■ What the task asks: Retype these records word for word, leaving out the pictures.

Collected data:
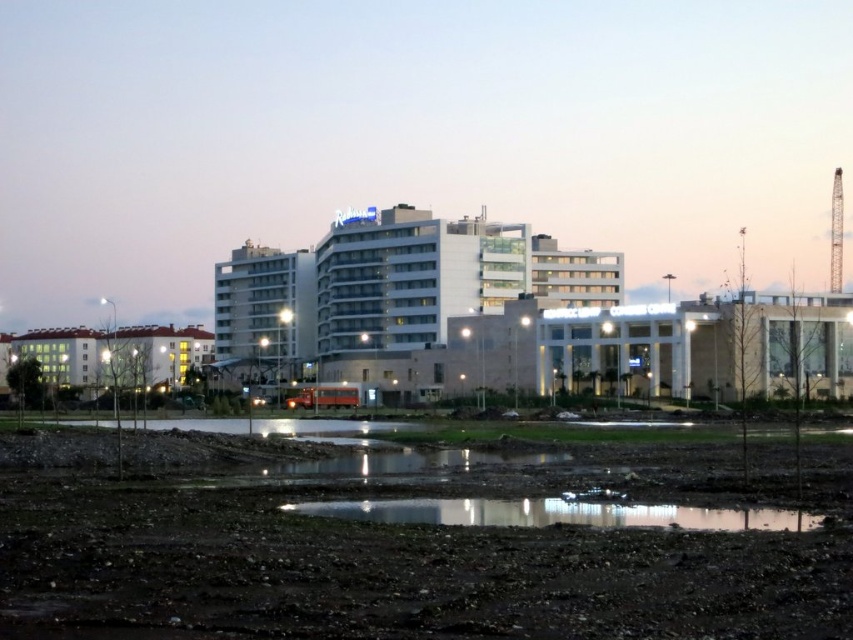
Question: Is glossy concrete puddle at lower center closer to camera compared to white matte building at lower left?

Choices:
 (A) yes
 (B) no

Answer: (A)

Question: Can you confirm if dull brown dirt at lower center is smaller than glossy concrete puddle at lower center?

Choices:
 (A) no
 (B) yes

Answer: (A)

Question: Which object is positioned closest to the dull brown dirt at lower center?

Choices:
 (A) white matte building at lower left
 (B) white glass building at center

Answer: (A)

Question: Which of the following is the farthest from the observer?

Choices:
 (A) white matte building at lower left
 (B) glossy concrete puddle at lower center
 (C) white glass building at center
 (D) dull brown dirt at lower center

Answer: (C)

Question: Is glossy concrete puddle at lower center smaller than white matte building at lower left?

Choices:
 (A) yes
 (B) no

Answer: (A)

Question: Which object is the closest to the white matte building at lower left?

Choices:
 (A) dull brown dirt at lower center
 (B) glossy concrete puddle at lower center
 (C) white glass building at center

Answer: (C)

■ Answer to this exercise:
Question: Is glossy concrete puddle at lower center closer to camera compared to white matte building at lower left?

Choices:
 (A) yes
 (B) no

Answer: (A)

Question: Can you confirm if dull brown dirt at lower center is smaller than glossy concrete puddle at lower center?

Choices:
 (A) no
 (B) yes

Answer: (A)

Question: Which object is positioned closest to the dull brown dirt at lower center?

Choices:
 (A) white matte building at lower left
 (B) white glass building at center

Answer: (A)

Question: Which of the following is the farthest from the observer?

Choices:
 (A) white matte building at lower left
 (B) glossy concrete puddle at lower center
 (C) white glass building at center
 (D) dull brown dirt at lower center

Answer: (C)

Question: Is glossy concrete puddle at lower center smaller than white matte building at lower left?

Choices:
 (A) yes
 (B) no

Answer: (A)

Question: Which object is the closest to the white matte building at lower left?

Choices:
 (A) dull brown dirt at lower center
 (B) glossy concrete puddle at lower center
 (C) white glass building at center

Answer: (C)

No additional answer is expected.